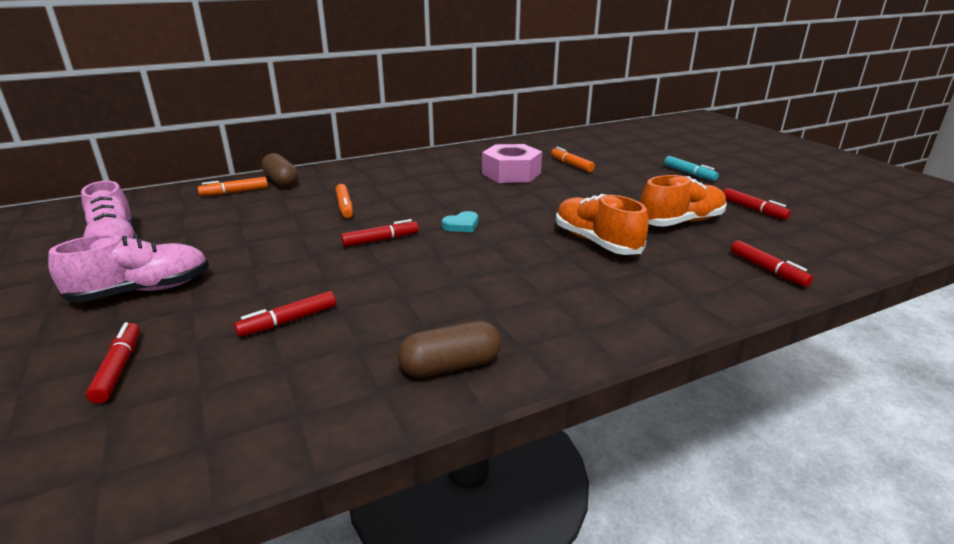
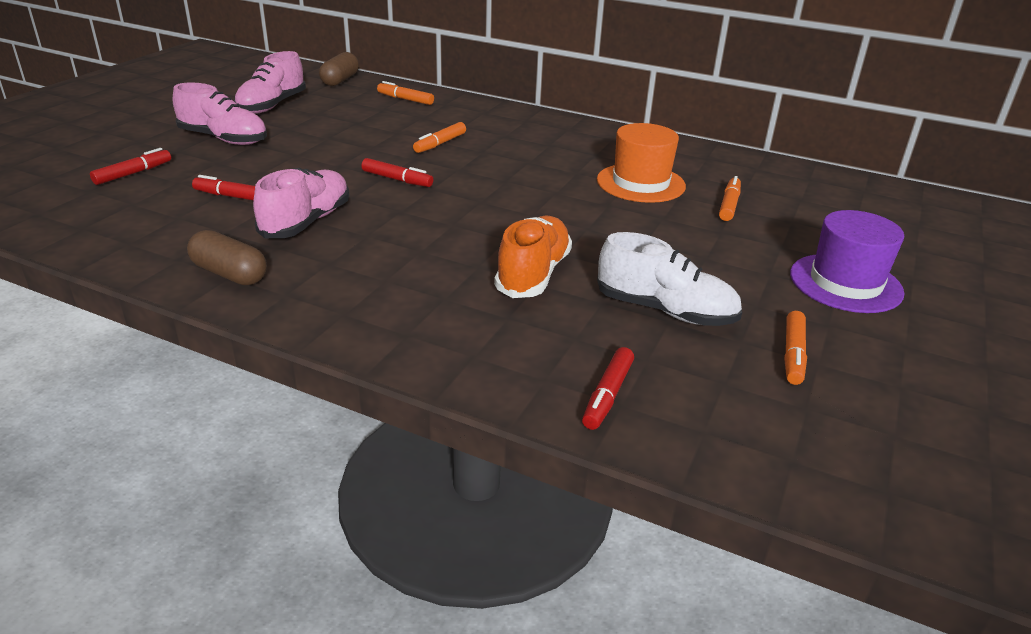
camera: 50 degrees right, 5 degrees up
(281, 181) = (451, 104): brown capsule -> brown capsule (340, 80)
(399, 299) = (306, 222): none -> pink shoe
(461, 225) = (474, 201): turquoise heart -> none
(511, 173) = (640, 183): pink nut -> orange hat
(680, 222) = (665, 311): orange shoe -> white shoe
(689, 173) = (845, 283): turquoise marker -> purple hat
(753, 209) = (793, 354): red marker -> orange marker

====

Give back the whole of the material exactly, with the pictures removed.

* WRITTEN ANSWER:
camera: 50 degrees right, 5 degrees up
(281, 181) = (451, 104): brown capsule -> brown capsule (340, 80)
(399, 299) = (306, 222): none -> pink shoe
(461, 225) = (474, 201): turquoise heart -> none
(511, 173) = (640, 183): pink nut -> orange hat
(680, 222) = (665, 311): orange shoe -> white shoe
(689, 173) = (845, 283): turquoise marker -> purple hat
(753, 209) = (793, 354): red marker -> orange marker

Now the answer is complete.